• Extracted records:
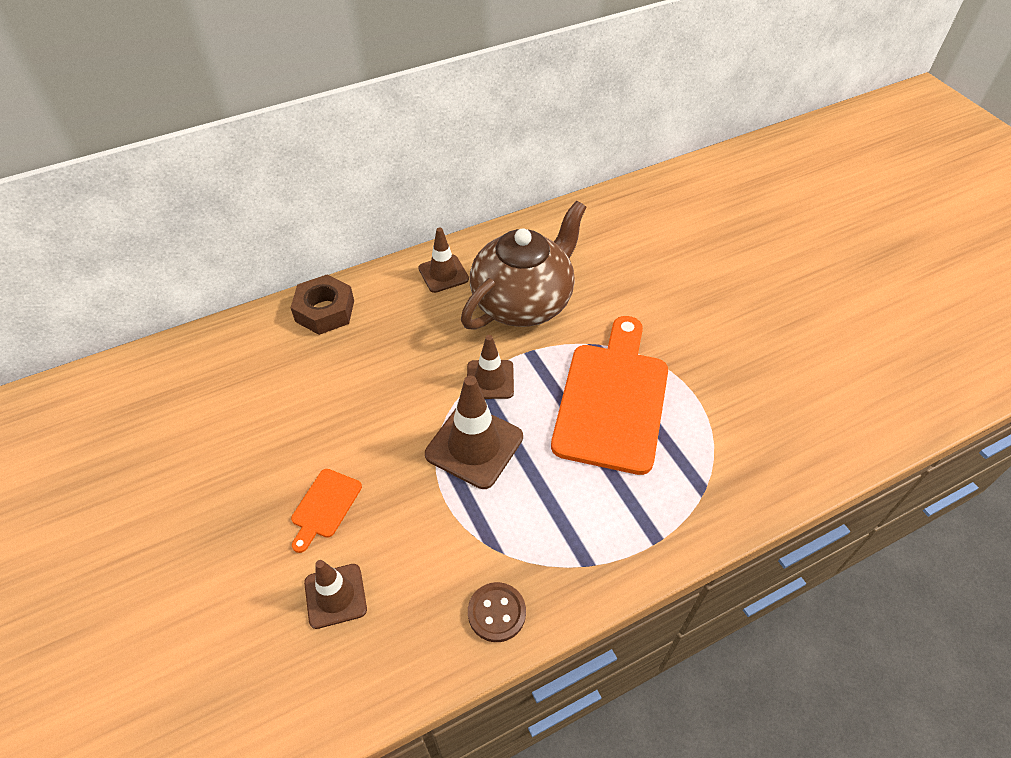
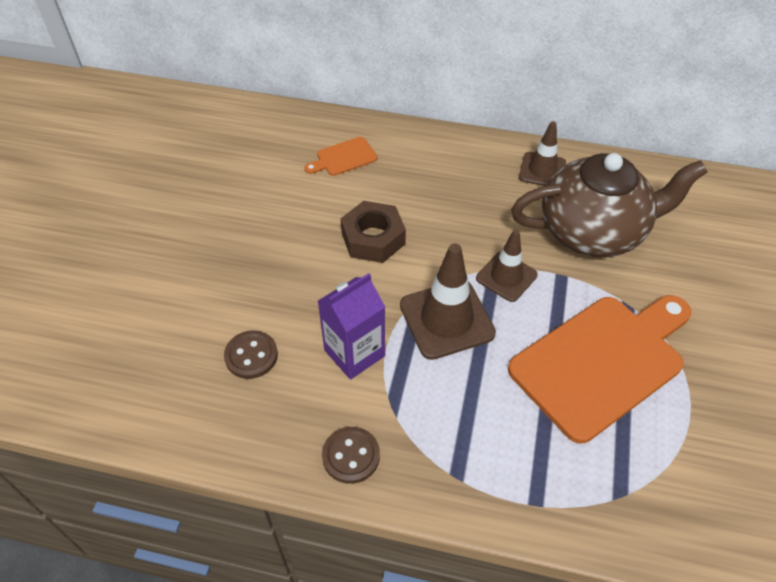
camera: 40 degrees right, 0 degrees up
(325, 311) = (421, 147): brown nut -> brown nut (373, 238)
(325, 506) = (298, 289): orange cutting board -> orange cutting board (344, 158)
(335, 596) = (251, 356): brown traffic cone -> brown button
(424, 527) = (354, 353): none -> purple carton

• Exercise objective: The expected result is the data above in exact form, free of pictures.

• Response below:
camera: 40 degrees right, 0 degrees up
(325, 311) = (421, 147): brown nut -> brown nut (373, 238)
(325, 506) = (298, 289): orange cutting board -> orange cutting board (344, 158)
(335, 596) = (251, 356): brown traffic cone -> brown button
(424, 527) = (354, 353): none -> purple carton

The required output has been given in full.